The data section start
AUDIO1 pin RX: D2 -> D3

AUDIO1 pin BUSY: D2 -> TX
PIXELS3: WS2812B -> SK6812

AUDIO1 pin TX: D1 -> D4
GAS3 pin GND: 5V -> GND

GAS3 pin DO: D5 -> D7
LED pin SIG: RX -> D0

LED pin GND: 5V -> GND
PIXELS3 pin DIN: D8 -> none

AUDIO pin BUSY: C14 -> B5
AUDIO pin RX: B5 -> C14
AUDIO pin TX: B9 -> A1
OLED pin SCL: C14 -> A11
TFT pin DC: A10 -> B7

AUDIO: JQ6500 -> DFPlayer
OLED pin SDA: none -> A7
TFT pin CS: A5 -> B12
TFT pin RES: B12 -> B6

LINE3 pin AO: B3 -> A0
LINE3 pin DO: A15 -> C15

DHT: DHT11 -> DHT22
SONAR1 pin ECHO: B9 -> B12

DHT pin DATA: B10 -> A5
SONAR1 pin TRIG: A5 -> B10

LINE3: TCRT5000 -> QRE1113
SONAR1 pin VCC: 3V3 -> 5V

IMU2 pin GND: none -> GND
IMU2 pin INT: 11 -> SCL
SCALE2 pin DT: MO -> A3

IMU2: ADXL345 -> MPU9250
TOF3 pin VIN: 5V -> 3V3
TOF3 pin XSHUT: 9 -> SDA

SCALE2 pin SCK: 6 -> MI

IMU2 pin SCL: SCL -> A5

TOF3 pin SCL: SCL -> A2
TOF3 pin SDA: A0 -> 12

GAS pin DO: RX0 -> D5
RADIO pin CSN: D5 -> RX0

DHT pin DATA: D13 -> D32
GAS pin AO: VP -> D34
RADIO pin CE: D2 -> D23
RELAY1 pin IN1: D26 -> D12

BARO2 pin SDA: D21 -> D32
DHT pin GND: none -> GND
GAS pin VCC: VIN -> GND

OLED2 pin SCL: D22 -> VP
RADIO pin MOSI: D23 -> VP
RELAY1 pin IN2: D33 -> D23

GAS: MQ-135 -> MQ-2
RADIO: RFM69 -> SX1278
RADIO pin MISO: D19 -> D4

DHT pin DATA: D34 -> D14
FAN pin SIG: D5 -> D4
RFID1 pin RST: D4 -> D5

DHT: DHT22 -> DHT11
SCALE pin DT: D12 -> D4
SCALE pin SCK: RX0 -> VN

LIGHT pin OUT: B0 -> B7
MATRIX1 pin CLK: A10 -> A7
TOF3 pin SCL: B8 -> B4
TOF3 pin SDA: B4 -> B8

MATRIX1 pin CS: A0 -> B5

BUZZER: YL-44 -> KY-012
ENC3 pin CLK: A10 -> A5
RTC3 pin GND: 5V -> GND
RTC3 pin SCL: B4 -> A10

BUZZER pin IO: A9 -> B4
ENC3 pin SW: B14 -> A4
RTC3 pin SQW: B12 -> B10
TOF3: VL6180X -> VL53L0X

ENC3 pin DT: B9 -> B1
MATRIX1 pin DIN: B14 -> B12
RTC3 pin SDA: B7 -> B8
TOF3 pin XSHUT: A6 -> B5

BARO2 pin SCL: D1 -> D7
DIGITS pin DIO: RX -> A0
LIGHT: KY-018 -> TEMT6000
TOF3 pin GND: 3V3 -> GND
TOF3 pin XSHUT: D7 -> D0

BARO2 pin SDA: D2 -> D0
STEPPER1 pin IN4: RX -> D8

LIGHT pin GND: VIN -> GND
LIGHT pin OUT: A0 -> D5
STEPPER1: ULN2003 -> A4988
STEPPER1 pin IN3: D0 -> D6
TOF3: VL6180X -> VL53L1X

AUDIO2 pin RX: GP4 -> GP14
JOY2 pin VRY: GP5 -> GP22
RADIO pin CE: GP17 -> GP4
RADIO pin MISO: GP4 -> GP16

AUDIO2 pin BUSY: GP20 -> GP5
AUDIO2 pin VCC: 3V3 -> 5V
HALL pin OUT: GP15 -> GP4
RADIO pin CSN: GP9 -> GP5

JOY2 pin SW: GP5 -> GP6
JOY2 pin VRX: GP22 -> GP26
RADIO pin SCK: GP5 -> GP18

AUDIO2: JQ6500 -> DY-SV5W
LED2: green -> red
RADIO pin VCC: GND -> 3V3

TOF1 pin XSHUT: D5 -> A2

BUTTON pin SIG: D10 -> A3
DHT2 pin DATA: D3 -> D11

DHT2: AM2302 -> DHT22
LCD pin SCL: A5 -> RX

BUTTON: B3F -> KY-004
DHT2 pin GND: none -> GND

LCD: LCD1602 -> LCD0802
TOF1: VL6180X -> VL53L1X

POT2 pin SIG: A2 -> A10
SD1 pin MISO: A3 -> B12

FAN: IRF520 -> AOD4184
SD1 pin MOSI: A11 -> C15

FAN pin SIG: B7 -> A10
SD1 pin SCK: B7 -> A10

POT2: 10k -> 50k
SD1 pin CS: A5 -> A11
The data section end
What you have to do:
Transcribe all of the material exactly as it appears.

Reply:
AUDIO1 pin RX: D2 -> D3

AUDIO1 pin BUSY: D2 -> TX
PIXELS3: WS2812B -> SK6812

AUDIO1 pin TX: D1 -> D4
GAS3 pin GND: 5V -> GND

GAS3 pin DO: D5 -> D7
LED pin SIG: RX -> D0

LED pin GND: 5V -> GND
PIXELS3 pin DIN: D8 -> none

AUDIO pin BUSY: C14 -> B5
AUDIO pin RX: B5 -> C14
AUDIO pin TX: B9 -> A1
OLED pin SCL: C14 -> A11
TFT pin DC: A10 -> B7

AUDIO: JQ6500 -> DFPlayer
OLED pin SDA: none -> A7
TFT pin CS: A5 -> B12
TFT pin RES: B12 -> B6

LINE3 pin AO: B3 -> A0
LINE3 pin DO: A15 -> C15

DHT: DHT11 -> DHT22
SONAR1 pin ECHO: B9 -> B12

DHT pin DATA: B10 -> A5
SONAR1 pin TRIG: A5 -> B10

LINE3: TCRT5000 -> QRE1113
SONAR1 pin VCC: 3V3 -> 5V

IMU2 pin GND: none -> GND
IMU2 pin INT: 11 -> SCL
SCALE2 pin DT: MO -> A3

IMU2: ADXL345 -> MPU9250
TOF3 pin VIN: 5V -> 3V3
TOF3 pin XSHUT: 9 -> SDA

SCALE2 pin SCK: 6 -> MI

IMU2 pin SCL: SCL -> A5

TOF3 pin SCL: SCL -> A2
TOF3 pin SDA: A0 -> 12

GAS pin DO: RX0 -> D5
RADIO pin CSN: D5 -> RX0

DHT pin DATA: D13 -> D32
GAS pin AO: VP -> D34
RADIO pin CE: D2 -> D23
RELAY1 pin IN1: D26 -> D12

BARO2 pin SDA: D21 -> D32
DHT pin GND: none -> GND
GAS pin VCC: VIN -> GND

OLED2 pin SCL: D22 -> VP
RADIO pin MOSI: D23 -> VP
RELAY1 pin IN2: D33 -> D23

GAS: MQ-135 -> MQ-2
RADIO: RFM69 -> SX1278
RADIO pin MISO: D19 -> D4

DHT pin DATA: D34 -> D14
FAN pin SIG: D5 -> D4
RFID1 pin RST: D4 -> D5

DHT: DHT22 -> DHT11
SCALE pin DT: D12 -> D4
SCALE pin SCK: RX0 -> VN

LIGHT pin OUT: B0 -> B7
MATRIX1 pin CLK: A10 -> A7
TOF3 pin SCL: B8 -> B4
TOF3 pin SDA: B4 -> B8

MATRIX1 pin CS: A0 -> B5

BUZZER: YL-44 -> KY-012
ENC3 pin CLK: A10 -> A5
RTC3 pin GND: 5V -> GND
RTC3 pin SCL: B4 -> A10

BUZZER pin IO: A9 -> B4
ENC3 pin SW: B14 -> A4
RTC3 pin SQW: B12 -> B10
TOF3: VL6180X -> VL53L0X

ENC3 pin DT: B9 -> B1
MATRIX1 pin DIN: B14 -> B12
RTC3 pin SDA: B7 -> B8
TOF3 pin XSHUT: A6 -> B5

BARO2 pin SCL: D1 -> D7
DIGITS pin DIO: RX -> A0
LIGHT: KY-018 -> TEMT6000
TOF3 pin GND: 3V3 -> GND
TOF3 pin XSHUT: D7 -> D0

BARO2 pin SDA: D2 -> D0
STEPPER1 pin IN4: RX -> D8

LIGHT pin GND: VIN -> GND
LIGHT pin OUT: A0 -> D5
STEPPER1: ULN2003 -> A4988
STEPPER1 pin IN3: D0 -> D6
TOF3: VL6180X -> VL53L1X

AUDIO2 pin RX: GP4 -> GP14
JOY2 pin VRY: GP5 -> GP22
RADIO pin CE: GP17 -> GP4
RADIO pin MISO: GP4 -> GP16

AUDIO2 pin BUSY: GP20 -> GP5
AUDIO2 pin VCC: 3V3 -> 5V
HALL pin OUT: GP15 -> GP4
RADIO pin CSN: GP9 -> GP5

JOY2 pin SW: GP5 -> GP6
JOY2 pin VRX: GP22 -> GP26
RADIO pin SCK: GP5 -> GP18

AUDIO2: JQ6500 -> DY-SV5W
LED2: green -> red
RADIO pin VCC: GND -> 3V3

TOF1 pin XSHUT: D5 -> A2

BUTTON pin SIG: D10 -> A3
DHT2 pin DATA: D3 -> D11

DHT2: AM2302 -> DHT22
LCD pin SCL: A5 -> RX

BUTTON: B3F -> KY-004
DHT2 pin GND: none -> GND

LCD: LCD1602 -> LCD0802
TOF1: VL6180X -> VL53L1X

POT2 pin SIG: A2 -> A10
SD1 pin MISO: A3 -> B12

FAN: IRF520 -> AOD4184
SD1 pin MOSI: A11 -> C15

FAN pin SIG: B7 -> A10
SD1 pin SCK: B7 -> A10

POT2: 10k -> 50k
SD1 pin CS: A5 -> A11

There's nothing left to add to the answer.